• _What you need to do_
The output should consist solely of the line containing "grey car (no. 3 from left)" and the lines that follow it through the end of the data below.

### Exercise data

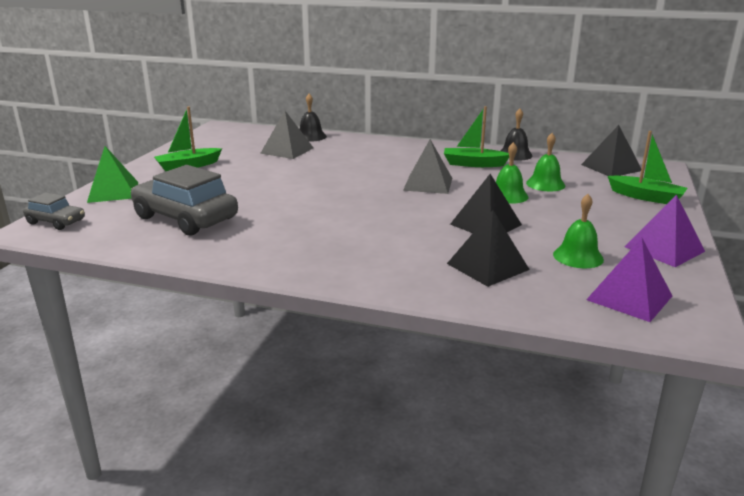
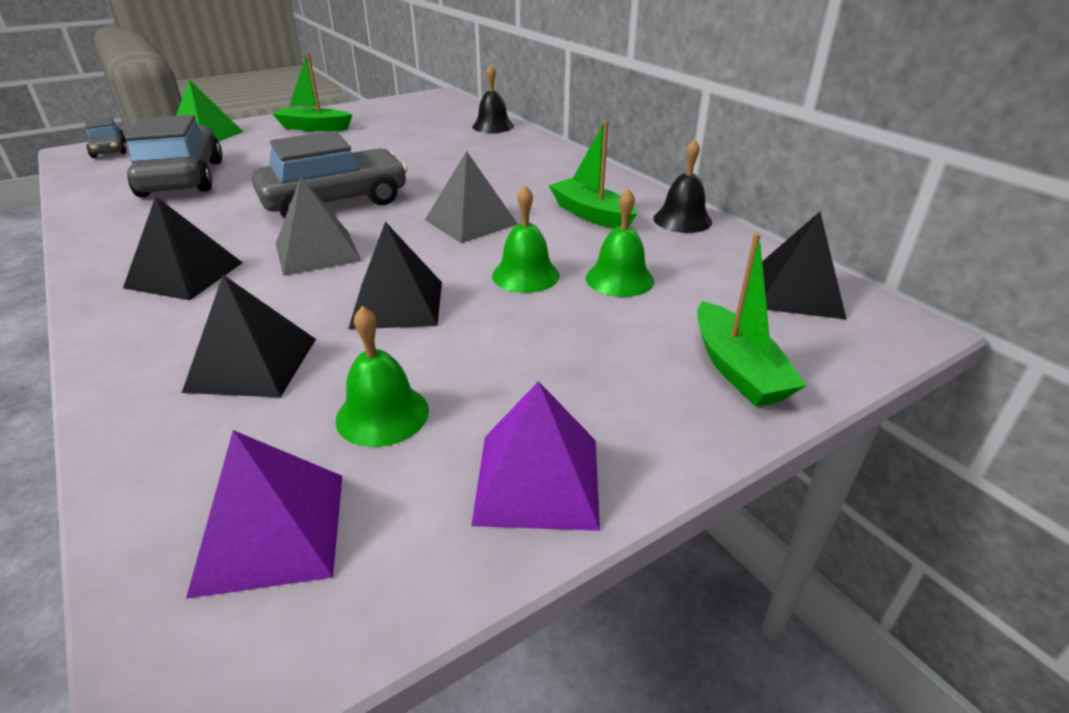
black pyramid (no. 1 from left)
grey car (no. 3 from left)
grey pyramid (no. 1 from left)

######

• _Worked solution_
grey car (no. 3 from left)
grey pyramid (no. 1 from left)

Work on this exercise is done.